* GOAL OF THE EXERCISE
Restate only the tail of the data below, starting at the line that contains "shifted | orange_mug" and including the last line, word for word.

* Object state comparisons
========================================================================

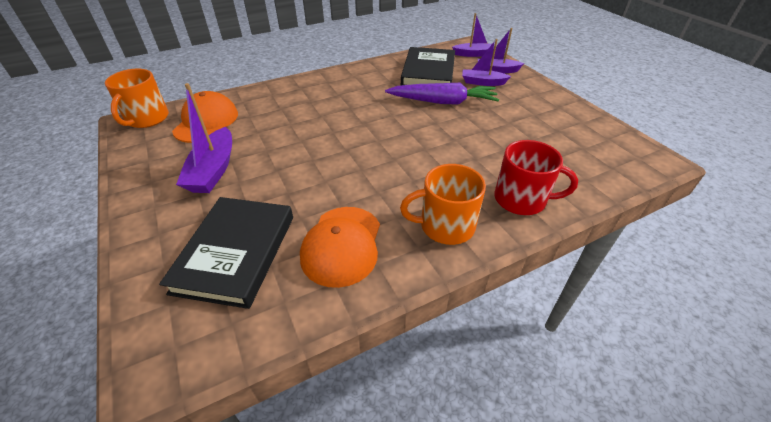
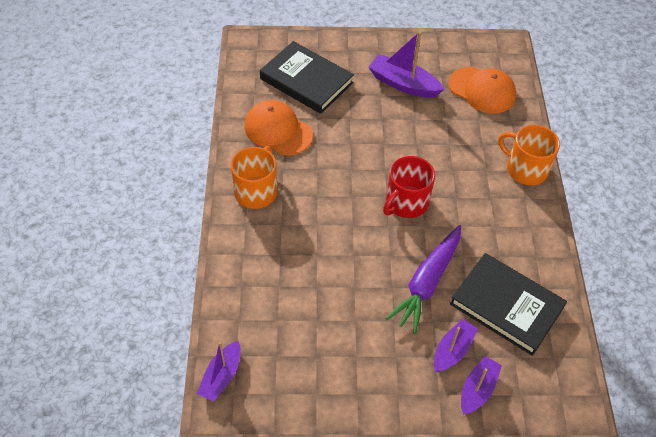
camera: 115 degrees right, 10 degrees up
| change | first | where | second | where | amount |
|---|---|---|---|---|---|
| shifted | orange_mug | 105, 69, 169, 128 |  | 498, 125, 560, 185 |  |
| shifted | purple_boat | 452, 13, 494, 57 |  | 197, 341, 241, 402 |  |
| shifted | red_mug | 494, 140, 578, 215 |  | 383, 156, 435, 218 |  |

========================================================================

* ANSWER BOX
| shifted | orange_mug | 105, 69, 169, 128 |  | 498, 125, 560, 185 |  |
| shifted | purple_boat | 452, 13, 494, 57 |  | 197, 341, 241, 402 |  |
| shifted | red_mug | 494, 140, 578, 215 |  | 383, 156, 435, 218 |  |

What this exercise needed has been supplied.